» **WHAT THE TASK REQUIRES**: Please copy each line of the records below that holds the word "carton".

» **RECORDS SHOWN**:
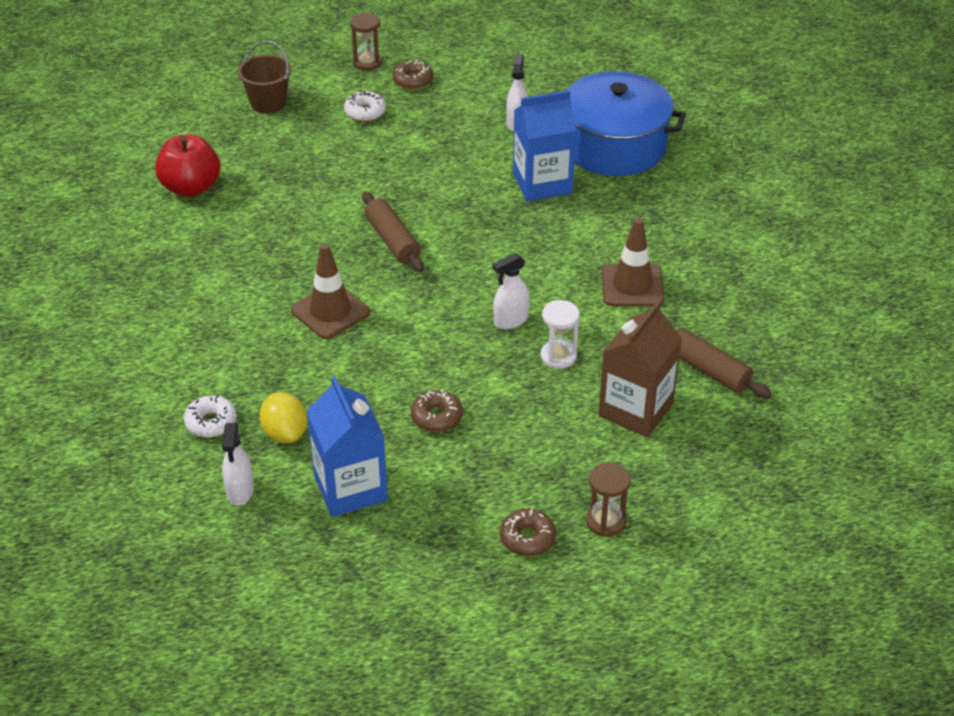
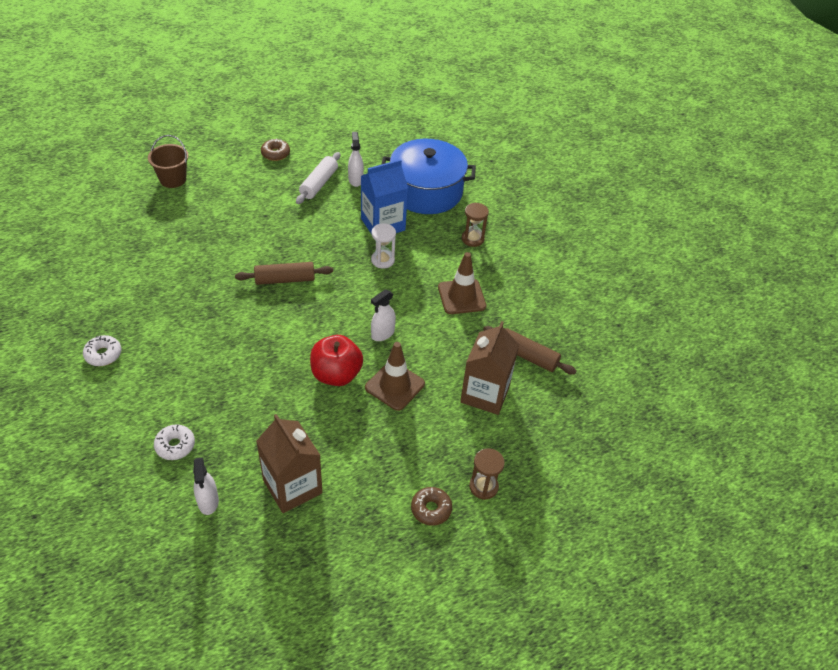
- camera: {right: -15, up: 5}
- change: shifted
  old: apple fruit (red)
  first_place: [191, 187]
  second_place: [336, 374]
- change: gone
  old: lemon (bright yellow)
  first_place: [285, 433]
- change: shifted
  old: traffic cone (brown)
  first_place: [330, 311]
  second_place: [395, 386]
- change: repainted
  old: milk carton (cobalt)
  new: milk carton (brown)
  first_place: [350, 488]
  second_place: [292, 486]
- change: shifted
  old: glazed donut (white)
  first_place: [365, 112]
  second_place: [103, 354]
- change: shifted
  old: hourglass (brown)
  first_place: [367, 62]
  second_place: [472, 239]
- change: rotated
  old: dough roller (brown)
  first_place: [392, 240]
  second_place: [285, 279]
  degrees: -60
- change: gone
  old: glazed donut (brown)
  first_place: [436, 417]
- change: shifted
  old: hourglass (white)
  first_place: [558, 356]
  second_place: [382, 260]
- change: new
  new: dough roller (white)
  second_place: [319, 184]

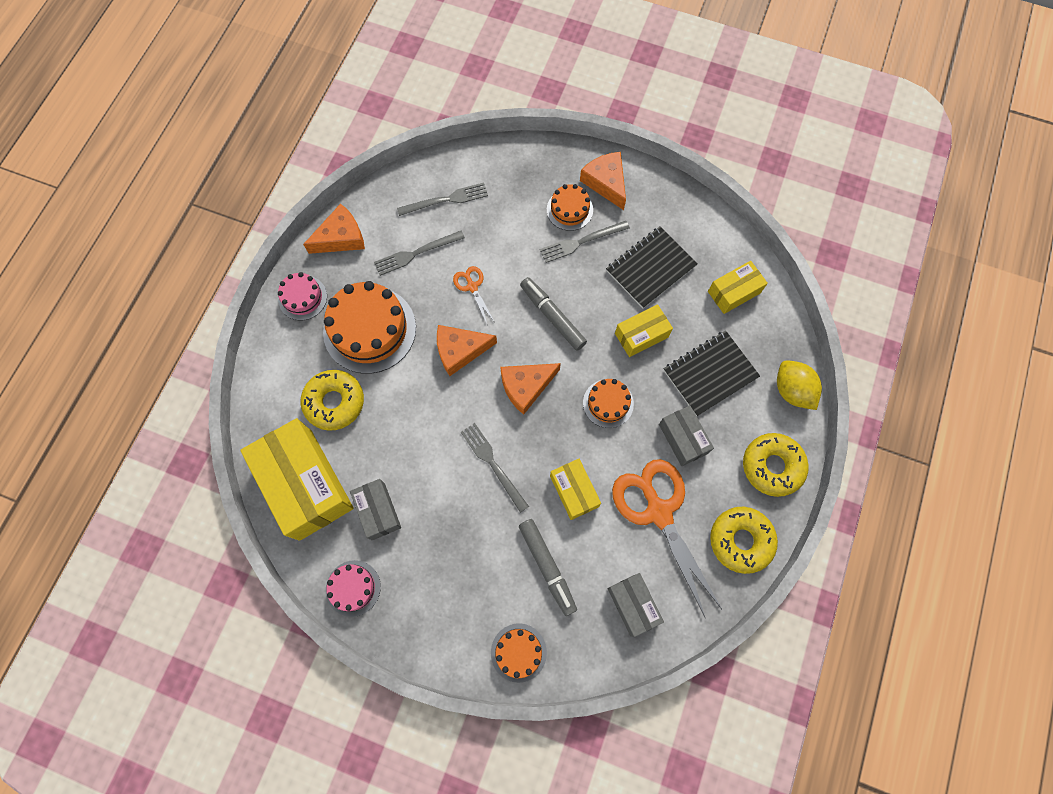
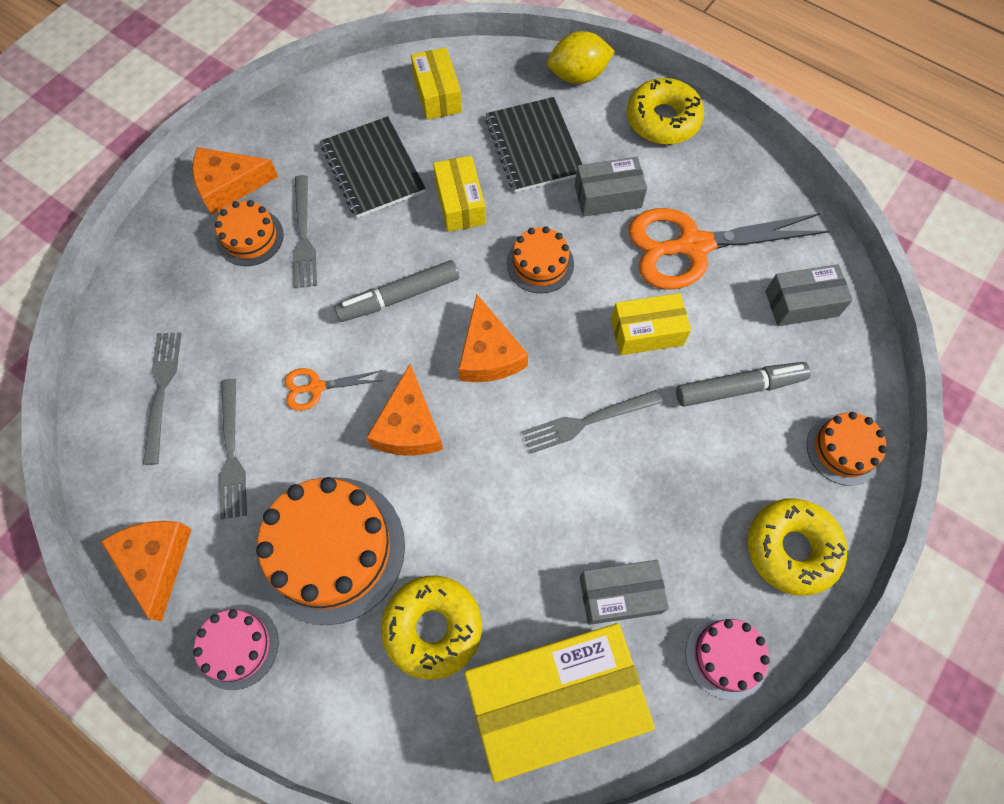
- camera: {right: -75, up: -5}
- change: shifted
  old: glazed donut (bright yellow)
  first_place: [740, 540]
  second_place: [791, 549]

...

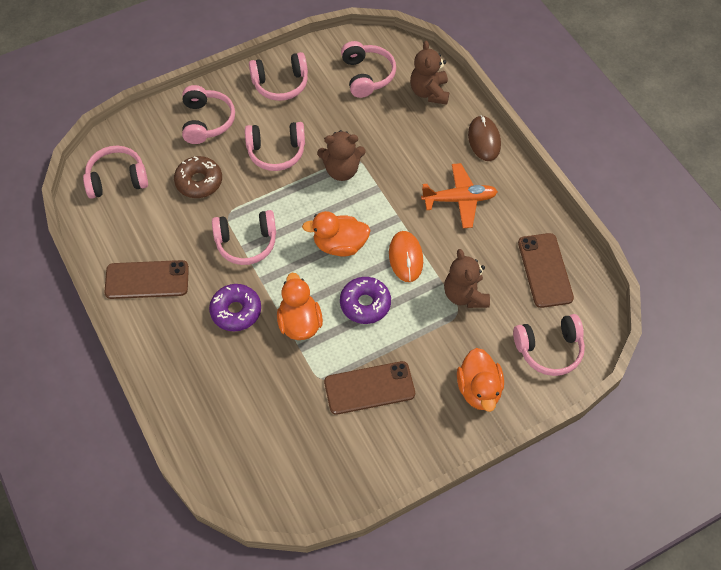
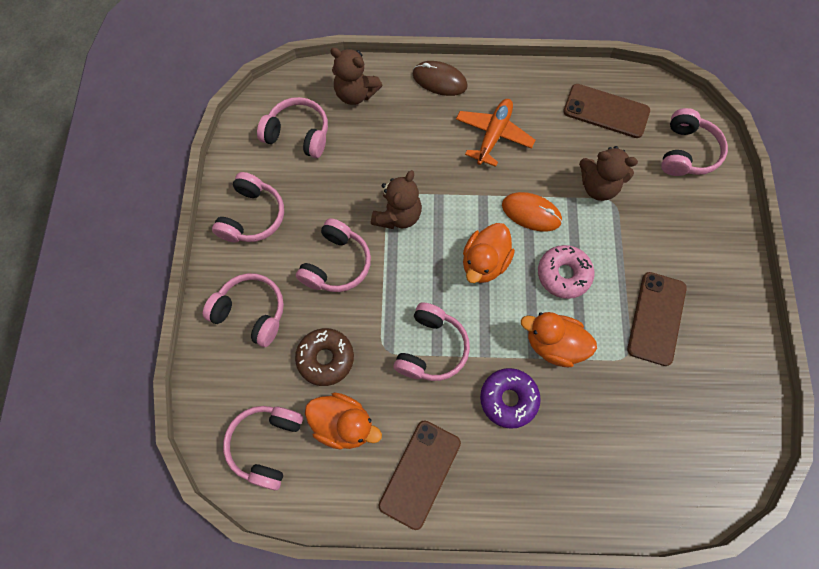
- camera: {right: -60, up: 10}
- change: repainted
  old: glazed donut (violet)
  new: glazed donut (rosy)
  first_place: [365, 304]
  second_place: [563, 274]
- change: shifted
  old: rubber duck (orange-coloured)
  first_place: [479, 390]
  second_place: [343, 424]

» **ANSWER TO THIS PROBLEM**:
  old: milk carton (cobalt)
  new: milk carton (brown)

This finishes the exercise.